Would you copy, word for word, each line from the one with "yellow rocket: 1 -> 2" to the end of the listing below, skipping all pictures?

+ + + +

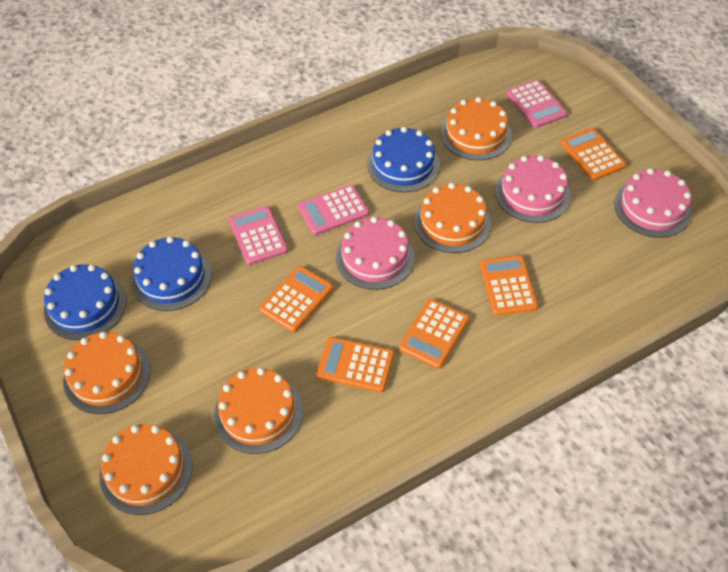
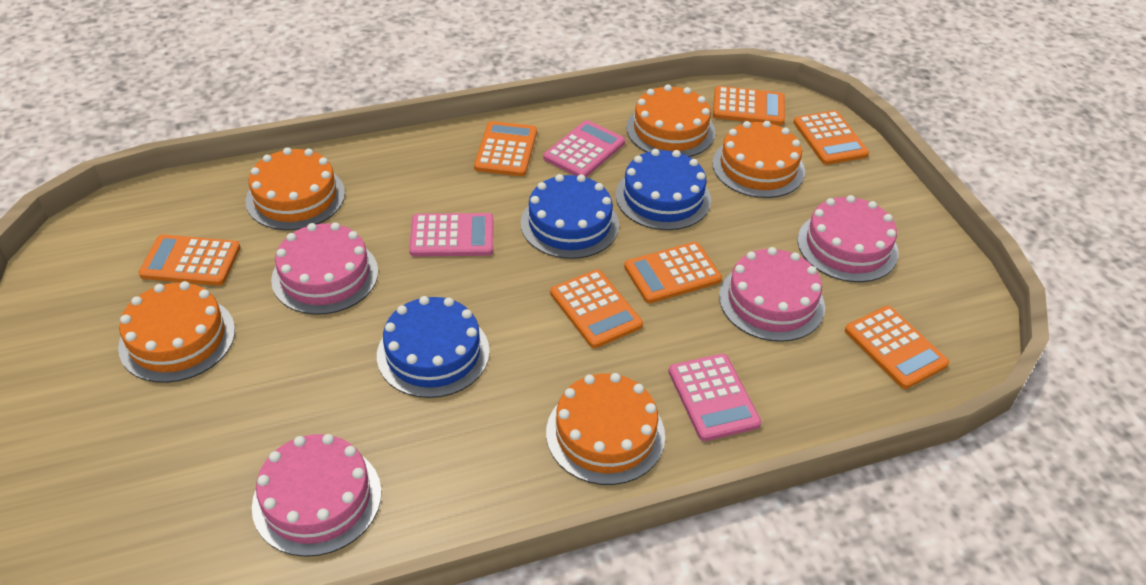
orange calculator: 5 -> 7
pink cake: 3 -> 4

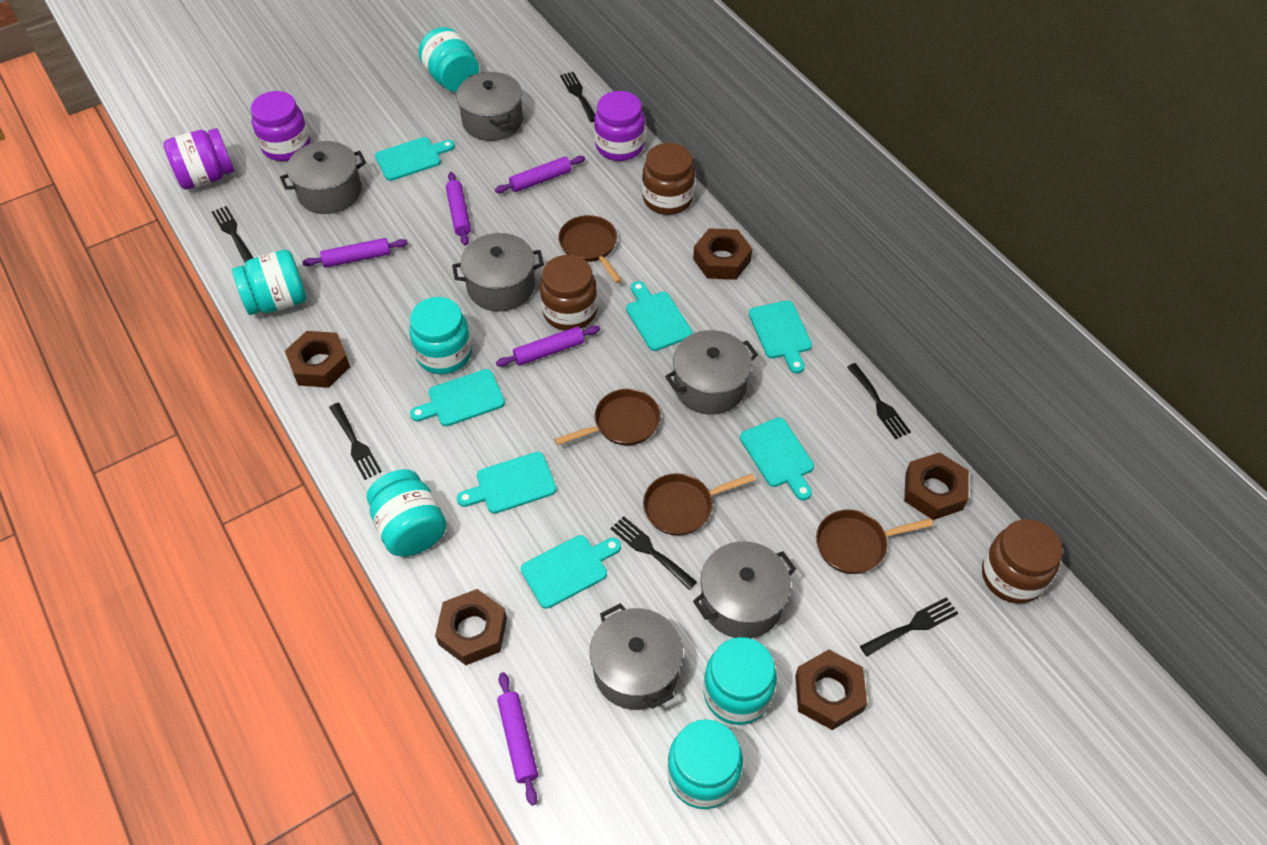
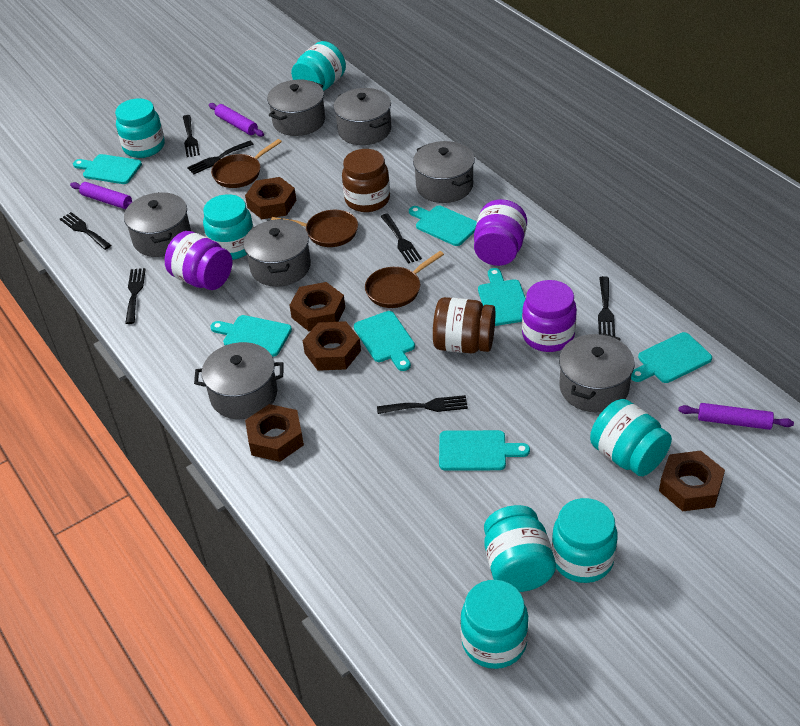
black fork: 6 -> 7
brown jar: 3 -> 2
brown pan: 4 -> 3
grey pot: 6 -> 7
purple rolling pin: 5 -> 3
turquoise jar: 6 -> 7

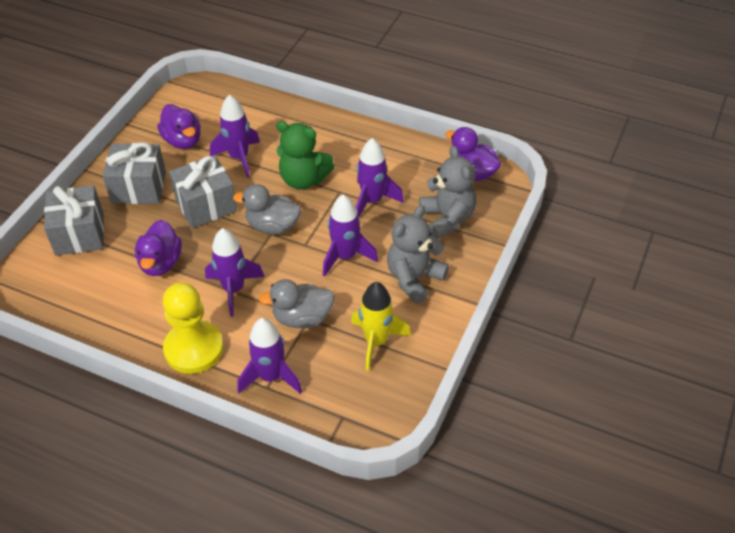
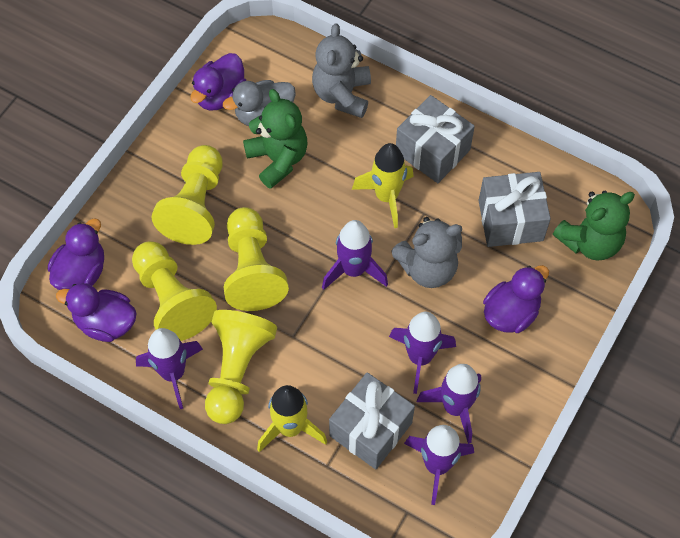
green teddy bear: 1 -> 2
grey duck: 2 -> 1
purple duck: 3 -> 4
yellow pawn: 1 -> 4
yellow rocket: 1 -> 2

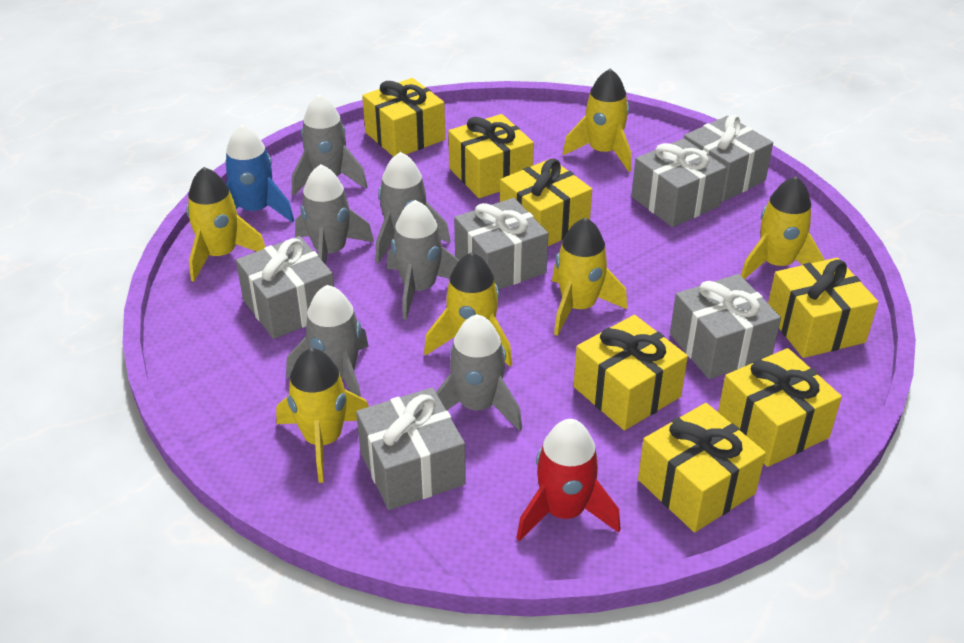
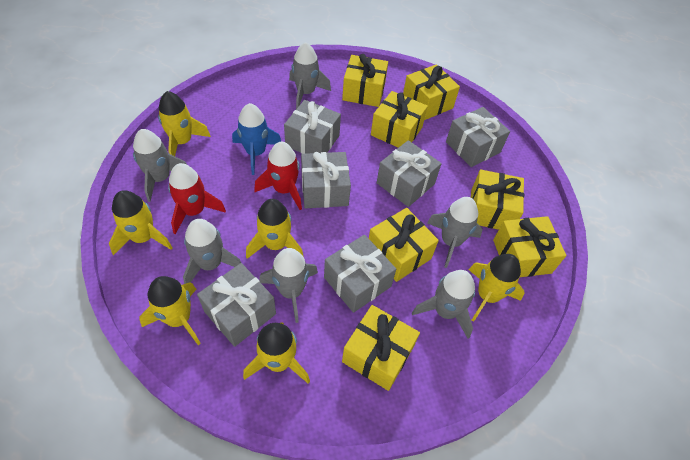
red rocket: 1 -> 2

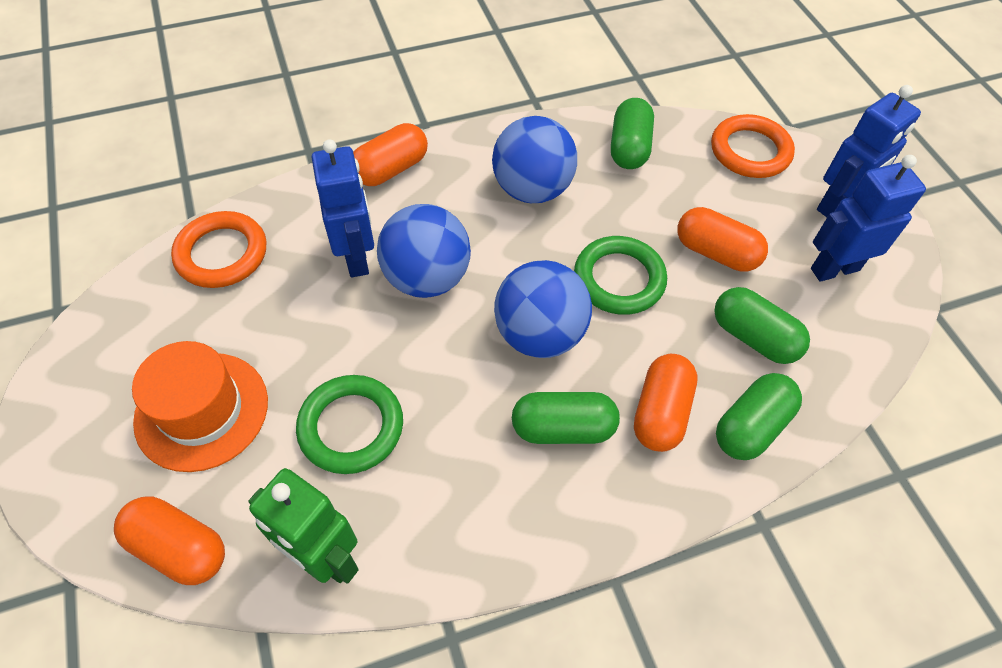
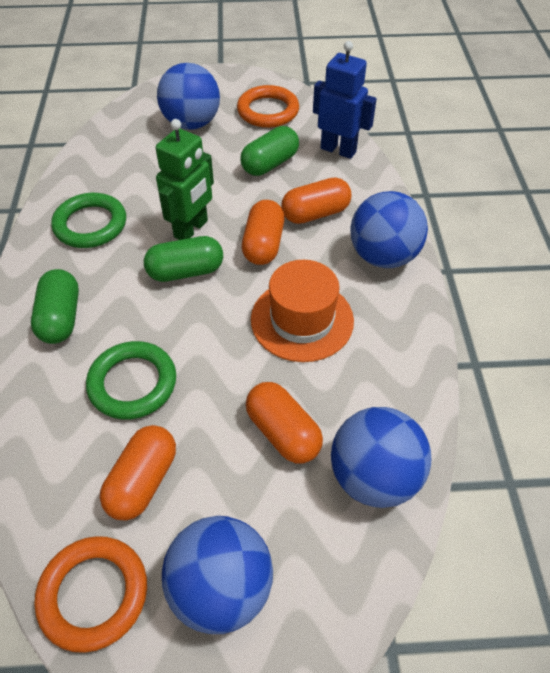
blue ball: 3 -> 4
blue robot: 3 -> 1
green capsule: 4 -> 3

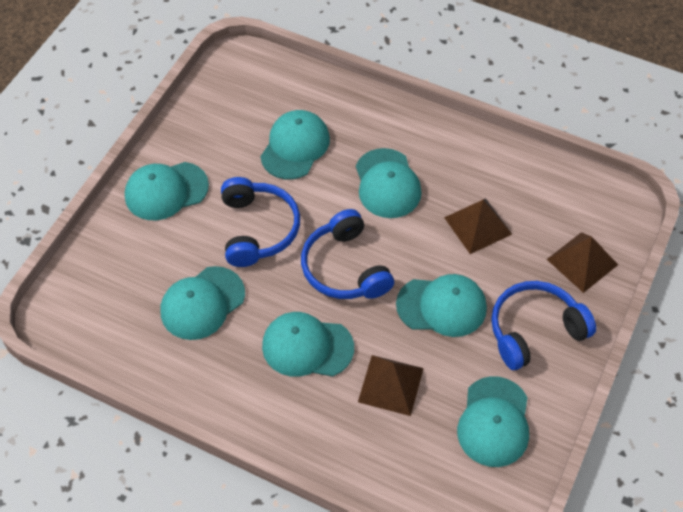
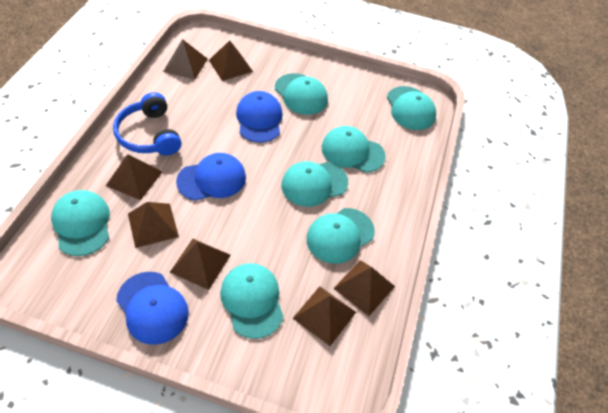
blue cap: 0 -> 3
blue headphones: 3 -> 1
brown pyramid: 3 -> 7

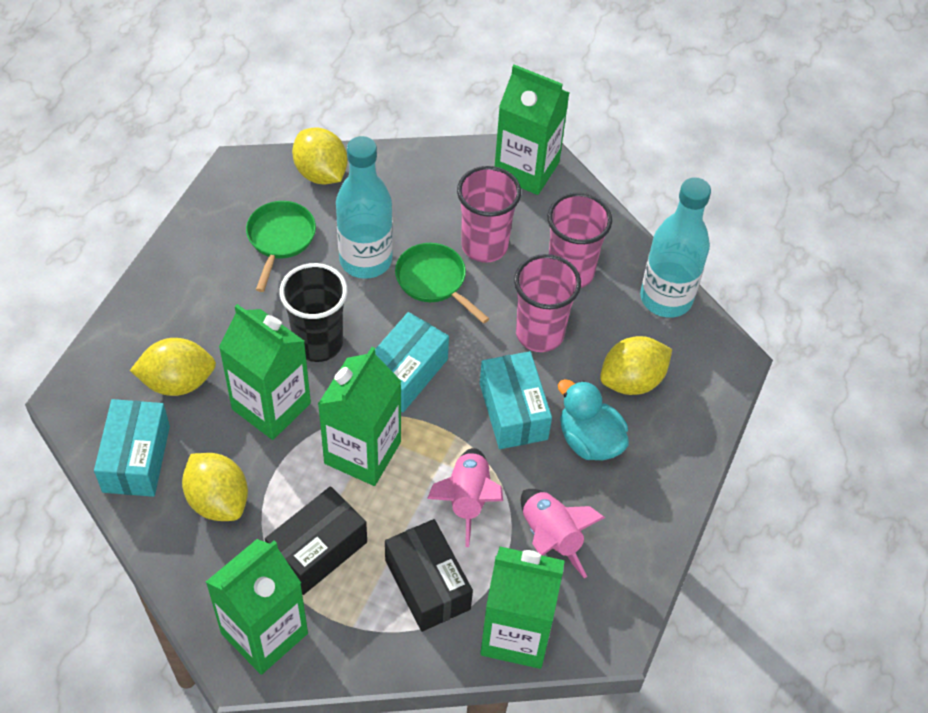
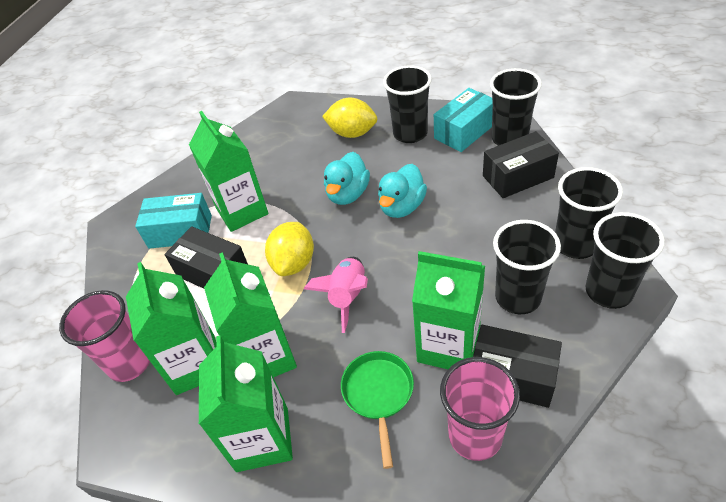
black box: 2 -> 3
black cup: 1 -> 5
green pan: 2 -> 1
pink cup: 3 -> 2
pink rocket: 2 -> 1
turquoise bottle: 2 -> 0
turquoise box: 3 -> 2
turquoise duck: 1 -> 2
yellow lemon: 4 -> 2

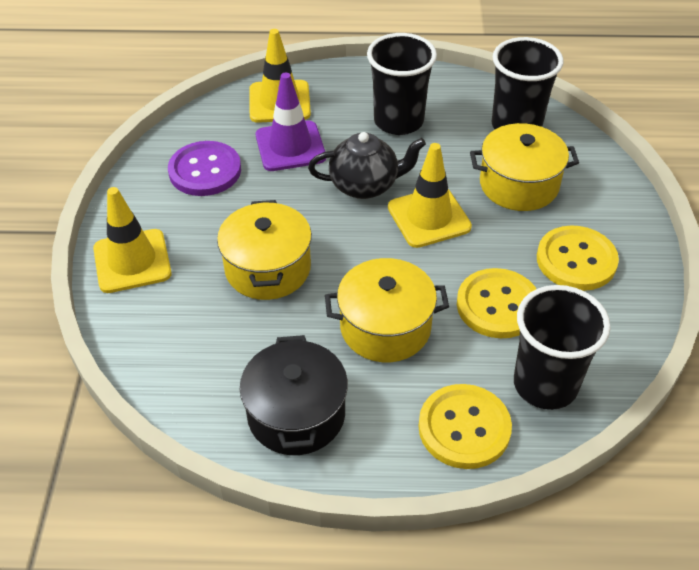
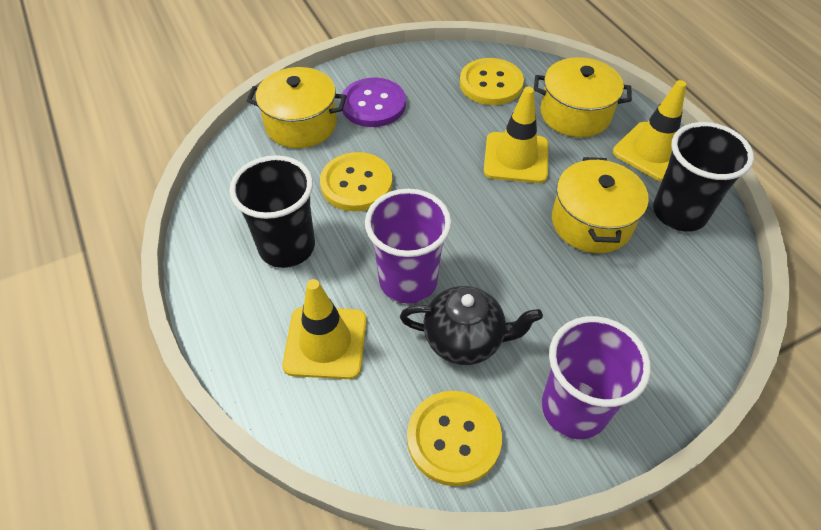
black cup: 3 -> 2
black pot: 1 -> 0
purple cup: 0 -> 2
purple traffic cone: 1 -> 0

+ + + +

:: Response ::
yellow rocket: 1 -> 2

red rocket: 1 -> 2

blue ball: 3 -> 4
blue robot: 3 -> 1
green capsule: 4 -> 3

blue cap: 0 -> 3
blue headphones: 3 -> 1
brown pyramid: 3 -> 7

black box: 2 -> 3
black cup: 1 -> 5
green pan: 2 -> 1
pink cup: 3 -> 2
pink rocket: 2 -> 1
turquoise bottle: 2 -> 0
turquoise box: 3 -> 2
turquoise duck: 1 -> 2
yellow lemon: 4 -> 2

black cup: 3 -> 2
black pot: 1 -> 0
purple cup: 0 -> 2
purple traffic cone: 1 -> 0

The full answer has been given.